> **WORK TO BE COMPLETED**: Only lines containing the string "VEXT" belong in the answer; find them in the records and copy them.

> **MATERIAL SUPPLIED**:
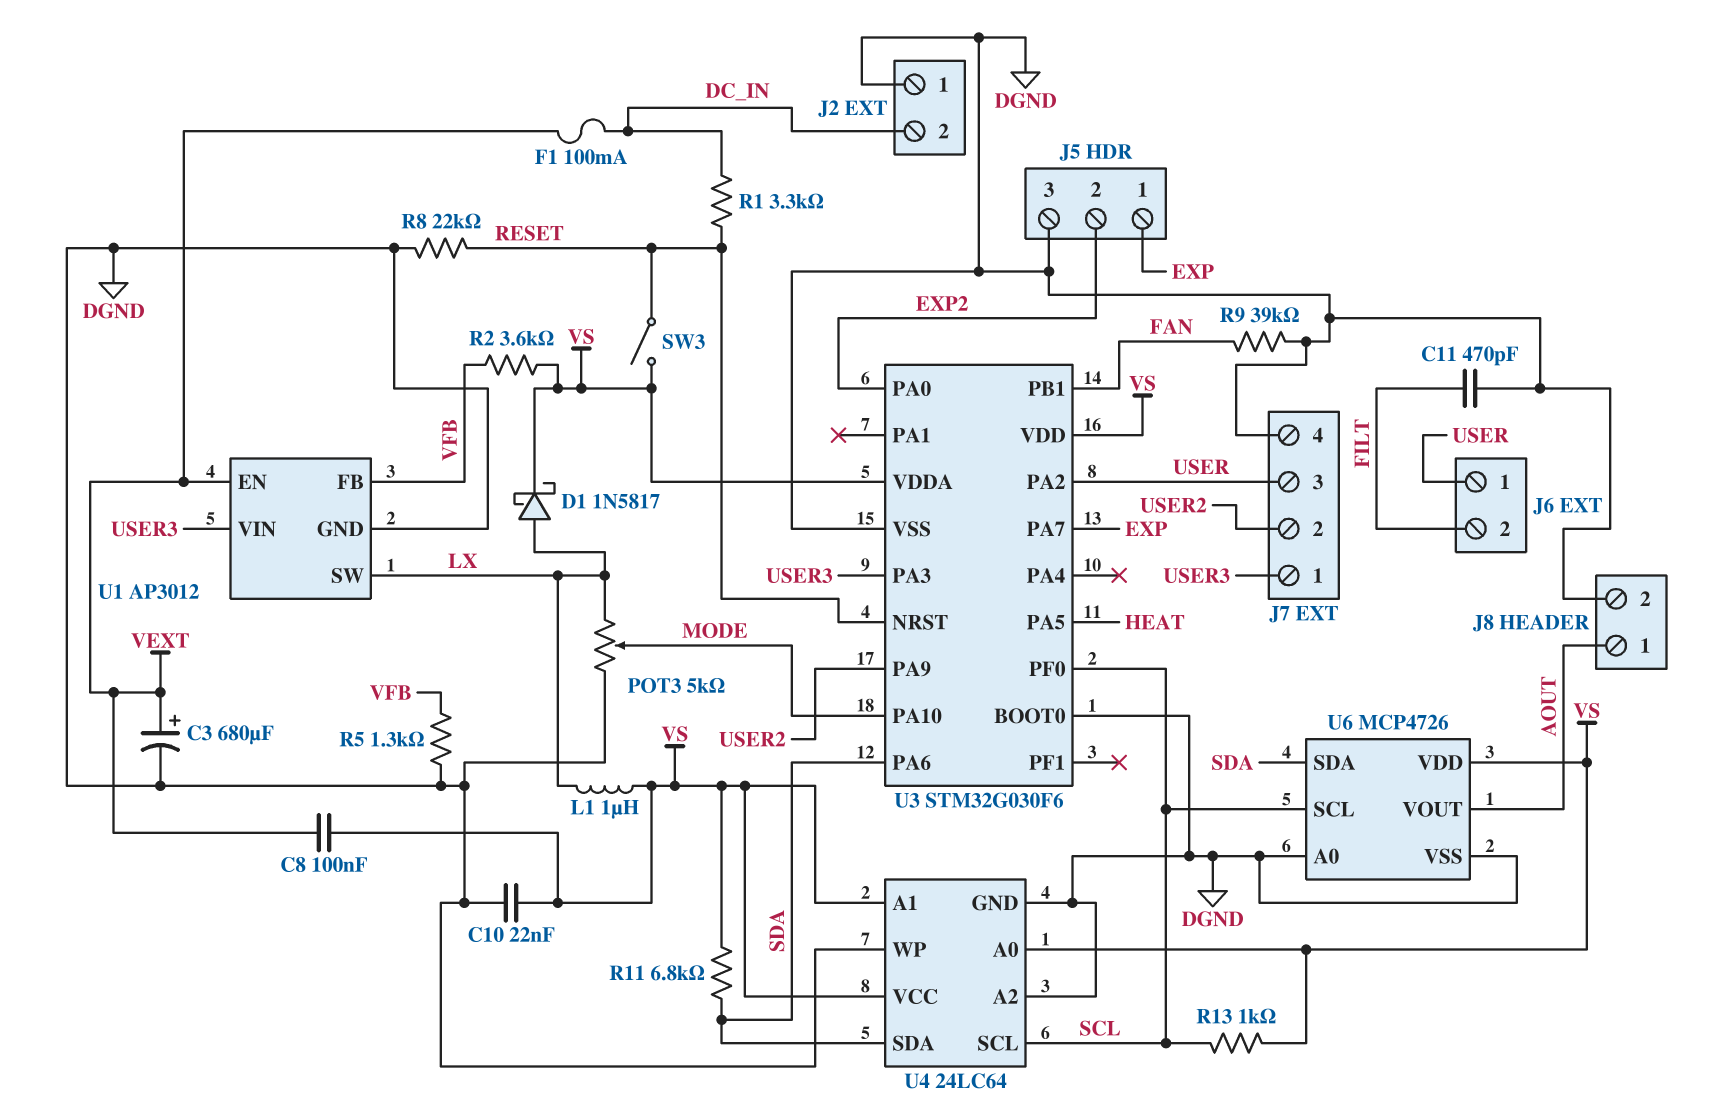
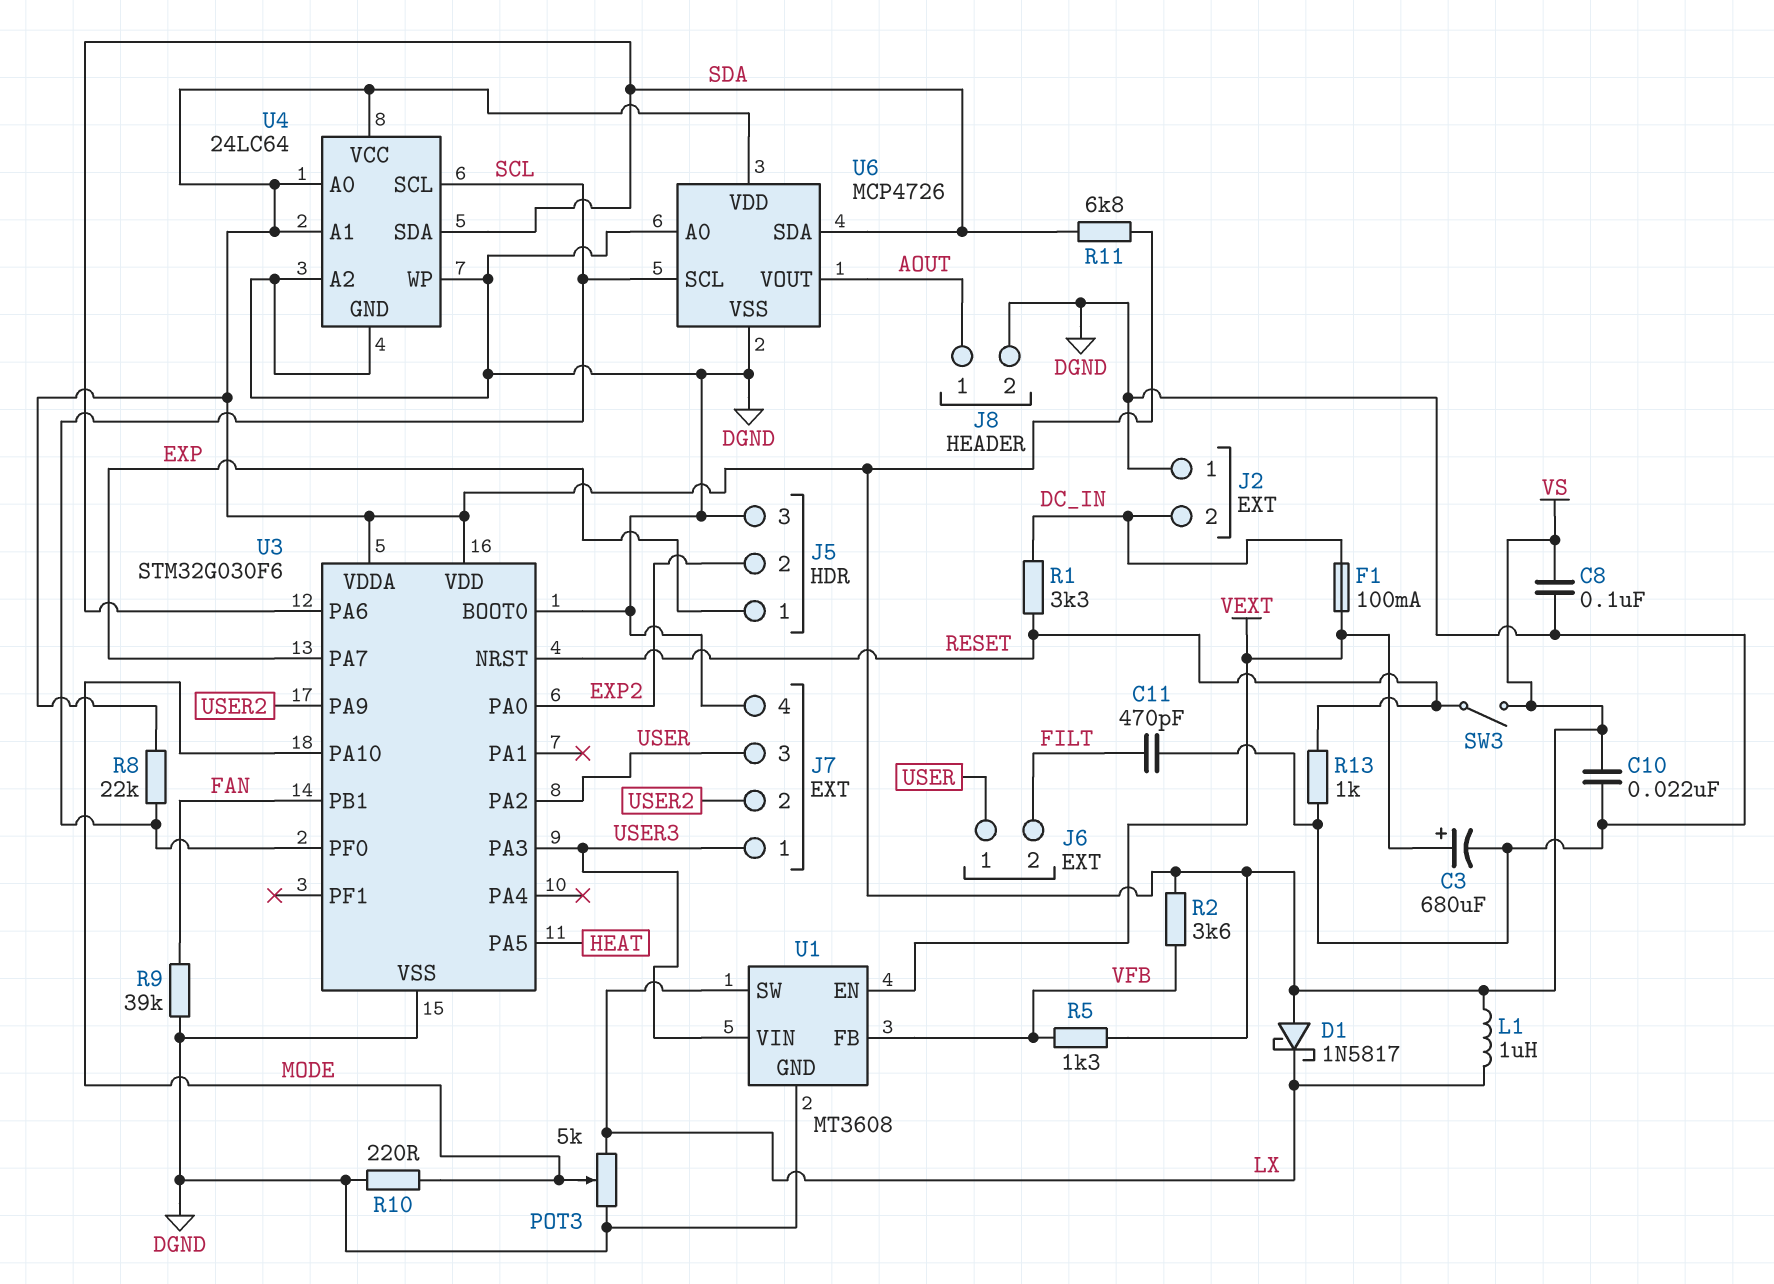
C8: 100nF (VEXT, VS) -> 100nF (DGND, VS)
D1: schottky 1N5817 (A LX, K VS) -> schottky 1N5817 (A VS, K LX)
R5: 1.3k (DGND, VFB) -> 1.3k (VFB, VS)
R8: 22k (DGND, RESET) -> 22k (SCL, VS)
R10: none -> 220 (DGND, MODE)
R13: 1k (SCL, VS) -> 1k (DGND, RESET)
U1: AP3012 -> MT3608

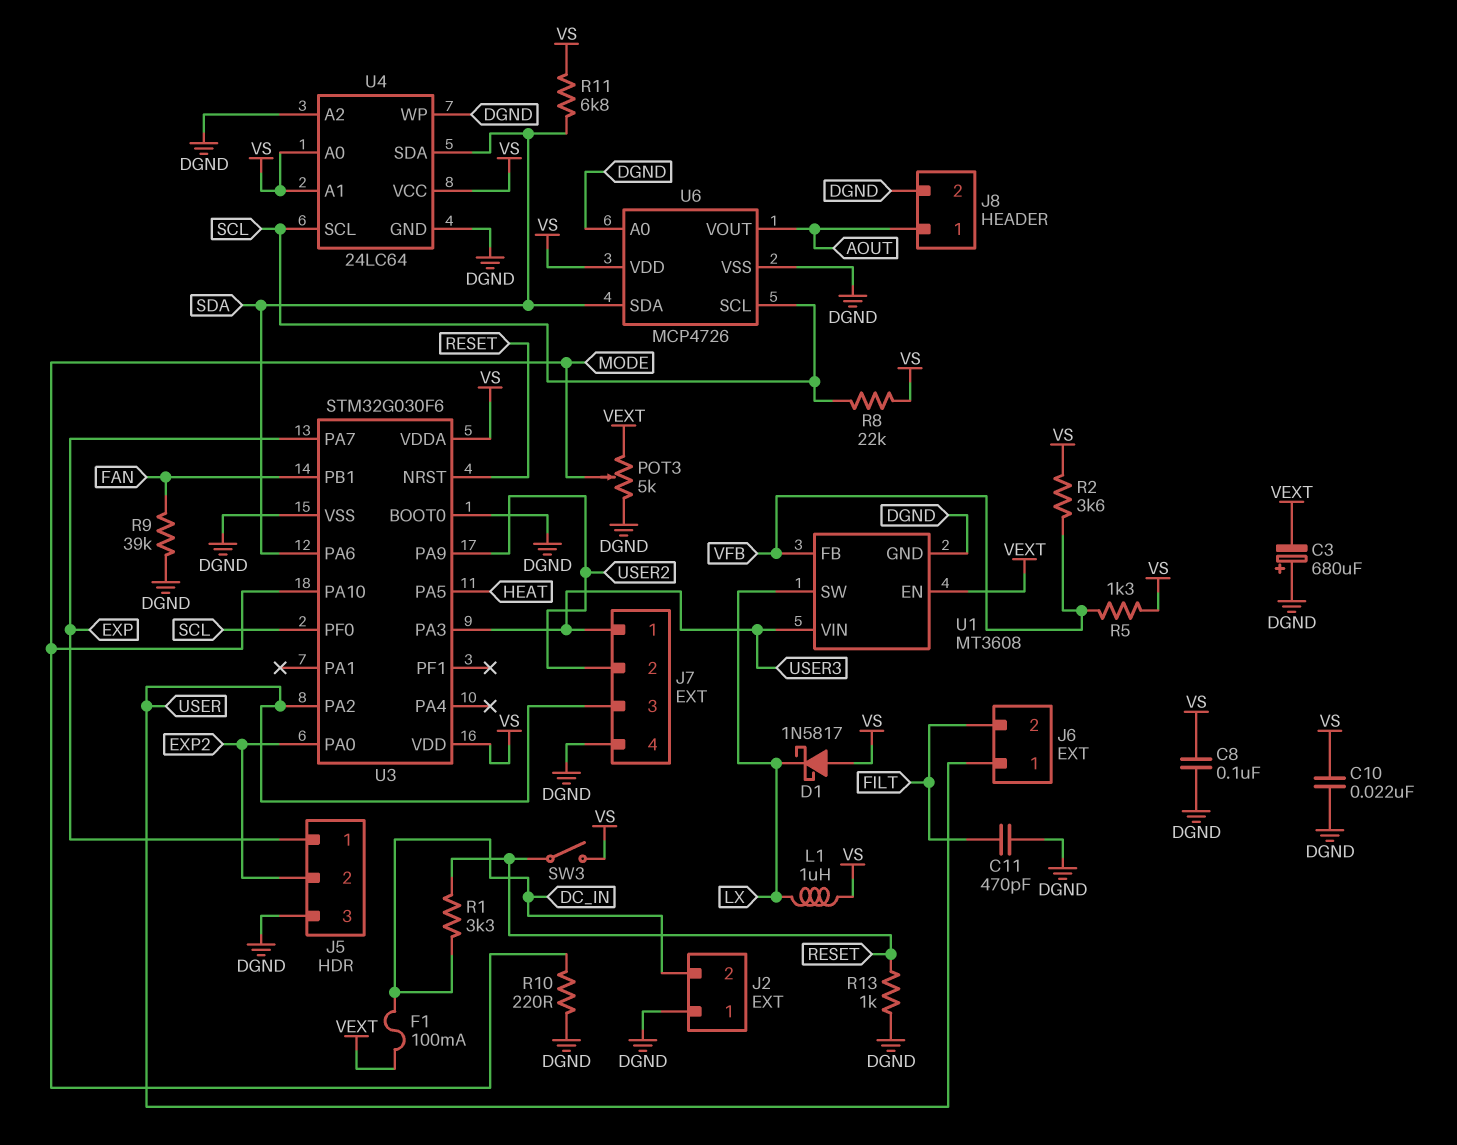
C3: 680uF (plus VEXT, minus DGND) -> 680uF (plus DGND, minus VEXT)
POT3: 5k (DGND, LX, wiper MODE) -> 5k (DGND, VEXT, wiper MODE)

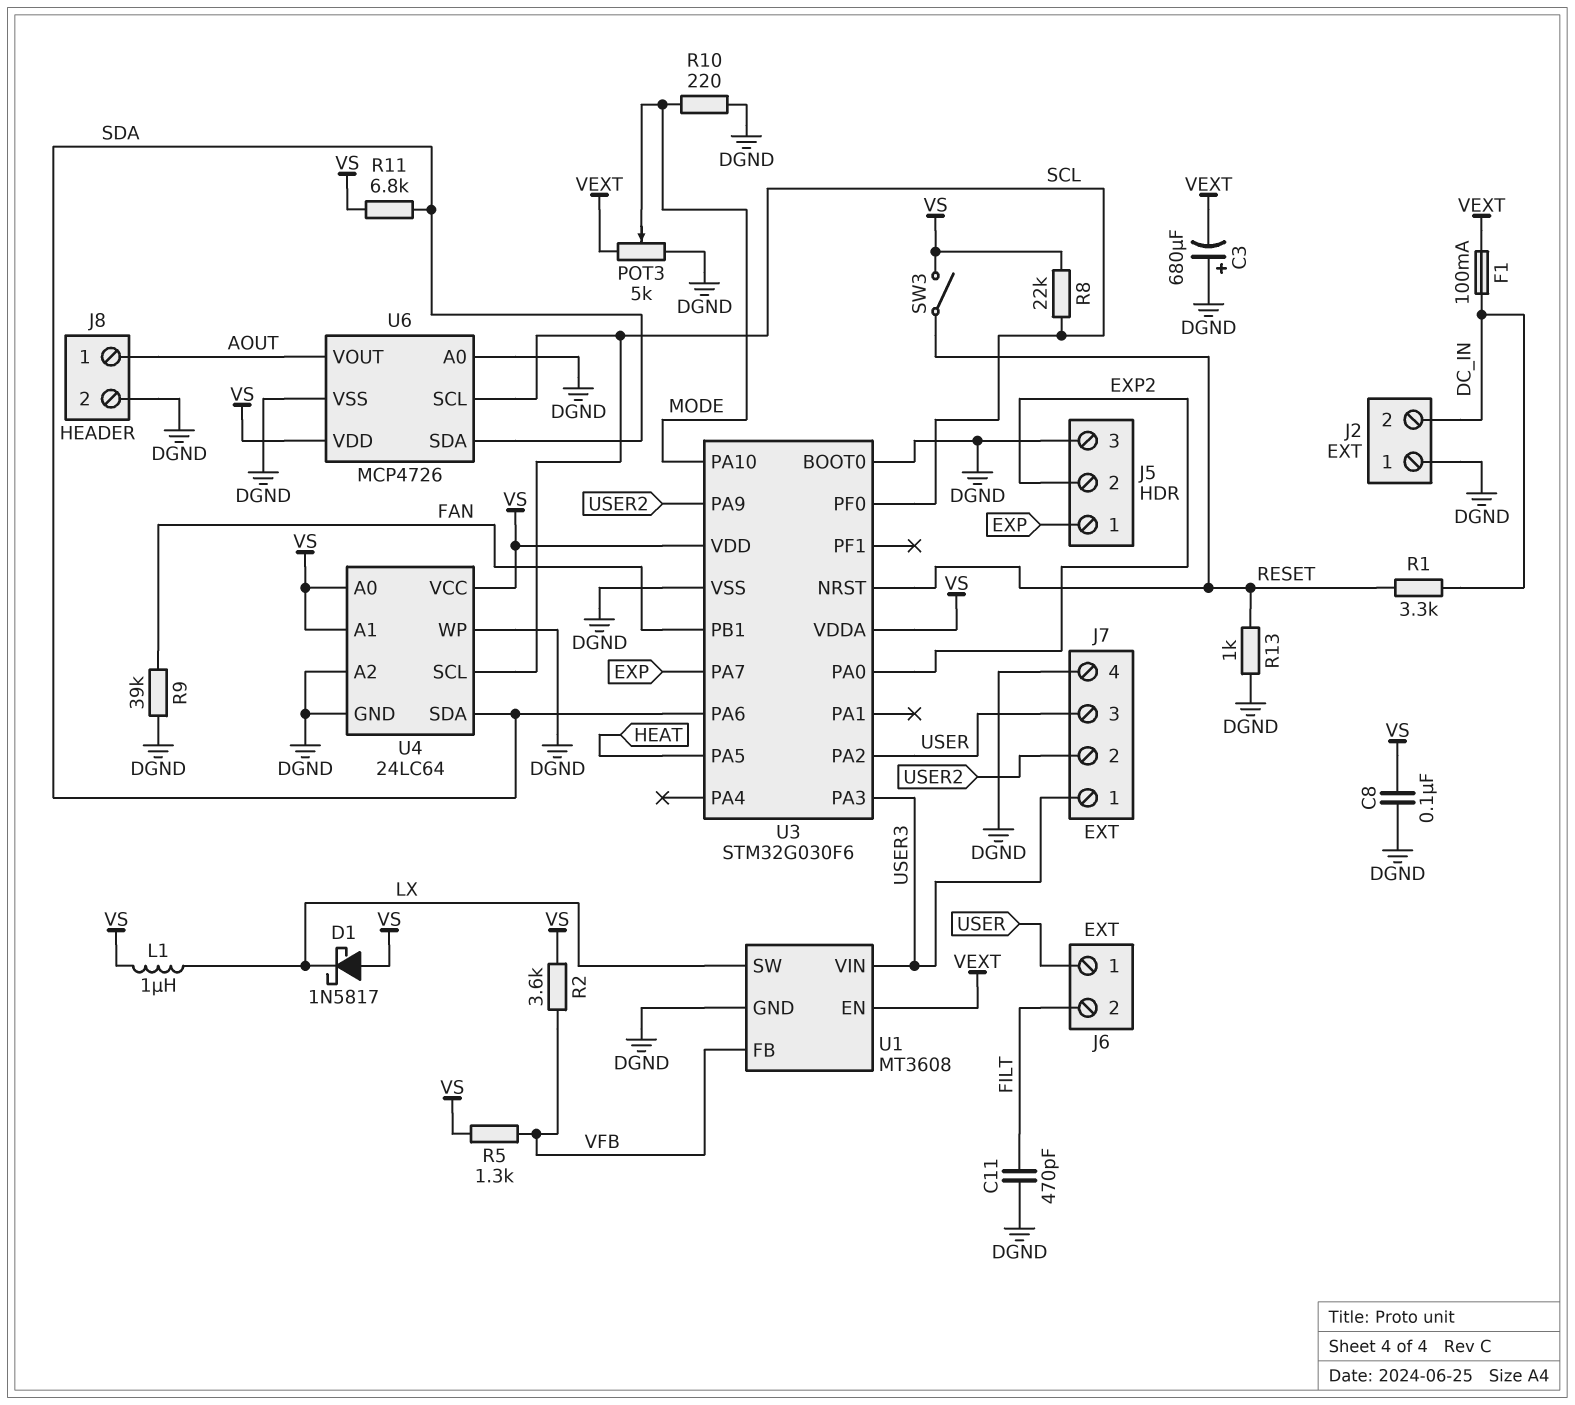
C10: 22nF (DGND, VS) -> none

> **TASK OUTPUT**:
C8: 100nF (VEXT, VS) -> 100nF (DGND, VS)
C3: 680uF (plus VEXT, minus DGND) -> 680uF (plus DGND, minus VEXT)
POT3: 5k (DGND, LX, wiper MODE) -> 5k (DGND, VEXT, wiper MODE)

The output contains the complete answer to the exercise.